• SUPPLIED INFORMATION:
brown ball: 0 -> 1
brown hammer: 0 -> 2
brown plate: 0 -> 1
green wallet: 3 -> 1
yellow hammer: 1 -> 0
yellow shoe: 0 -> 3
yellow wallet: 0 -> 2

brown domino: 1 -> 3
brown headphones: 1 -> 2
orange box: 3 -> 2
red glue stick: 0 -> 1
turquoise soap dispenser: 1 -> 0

* * *

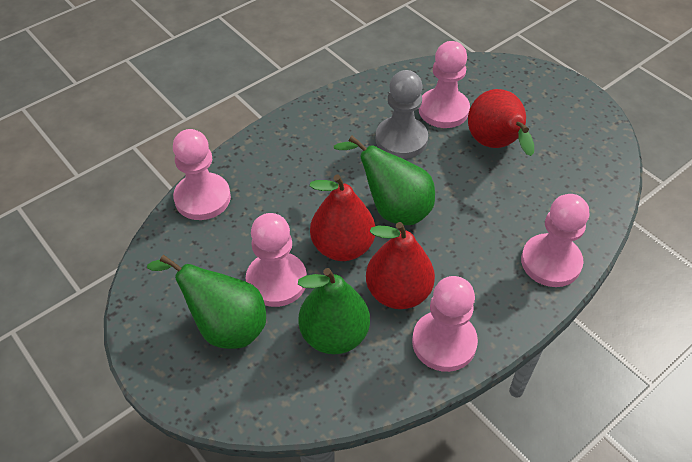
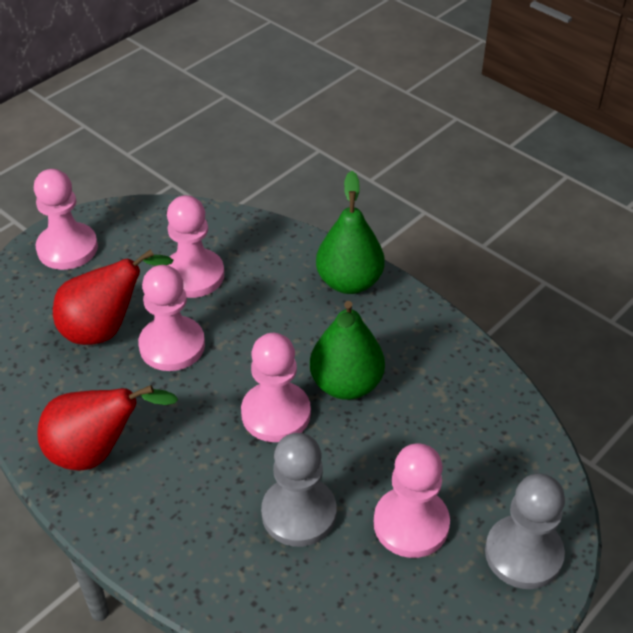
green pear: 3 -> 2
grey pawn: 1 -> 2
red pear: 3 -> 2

• WHAT IS NEEDED: Restate word for word the entries above, starting at the line with "brown ball: 0 -> 1" and ending at the line with "turquoise soap dispenser: 1 -> 0", inclusive, and no others.

• RESPONSE TO THIS TASK:
brown ball: 0 -> 1
brown hammer: 0 -> 2
brown plate: 0 -> 1
green wallet: 3 -> 1
yellow hammer: 1 -> 0
yellow shoe: 0 -> 3
yellow wallet: 0 -> 2

brown domino: 1 -> 3
brown headphones: 1 -> 2
orange box: 3 -> 2
red glue stick: 0 -> 1
turquoise soap dispenser: 1 -> 0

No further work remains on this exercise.